EXERCISE GOAL —
From the line that contains "green star: (108, 55) -> (87, 42), turned 30" down to the last line of the data below, restate every line word for word, skipping any images.

------ INPUT MATERIAL

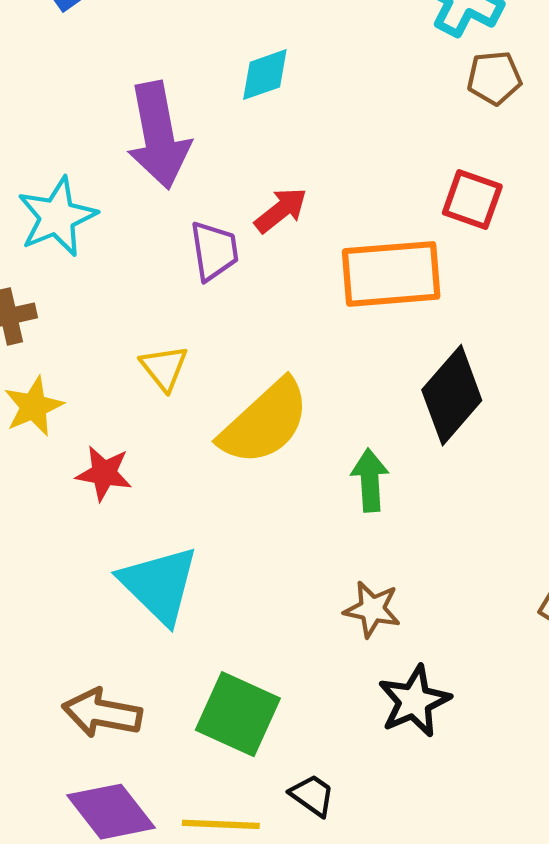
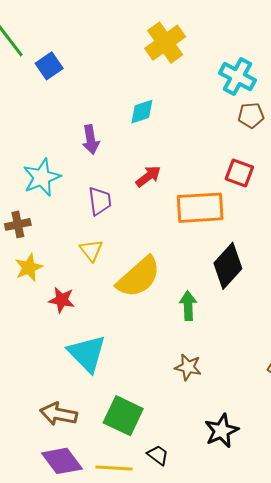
purple arrow: (159, 135) -> (91, 140), size x0.6
purple trapezoid: (214, 251) -> (100, 201), moved
black star: (414, 701) -> (221, 431), moved

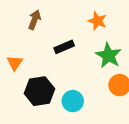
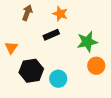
orange star: (97, 21) -> (60, 14), moved
green star: (108, 55) -> (87, 42), turned 30

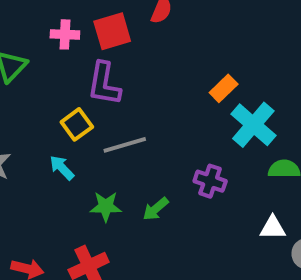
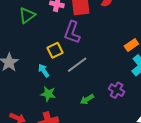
gray line: (125, 145) -> (77, 65), turned -30
green star: (106, 206) -> (48, 94), moved

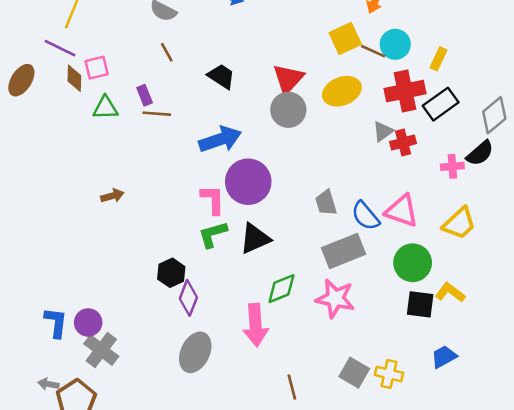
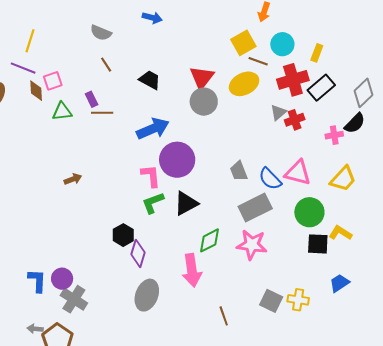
brown line: (373, 51) -> (258, 61), moved

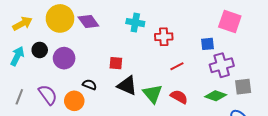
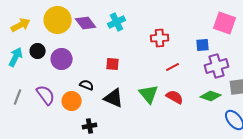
cyan cross: (135, 23) -> (117, 22), moved, turned -36
black triangle: (127, 86) -> (114, 98), moved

------------

ANSWER BOX —
green star: (108, 55) -> (87, 42), turned 30

gray line: (125, 145) -> (77, 65), turned -30
green star: (106, 206) -> (48, 94), moved

brown line: (373, 51) -> (258, 61), moved

cyan cross: (135, 23) -> (117, 22), moved, turned -36
black triangle: (127, 86) -> (114, 98), moved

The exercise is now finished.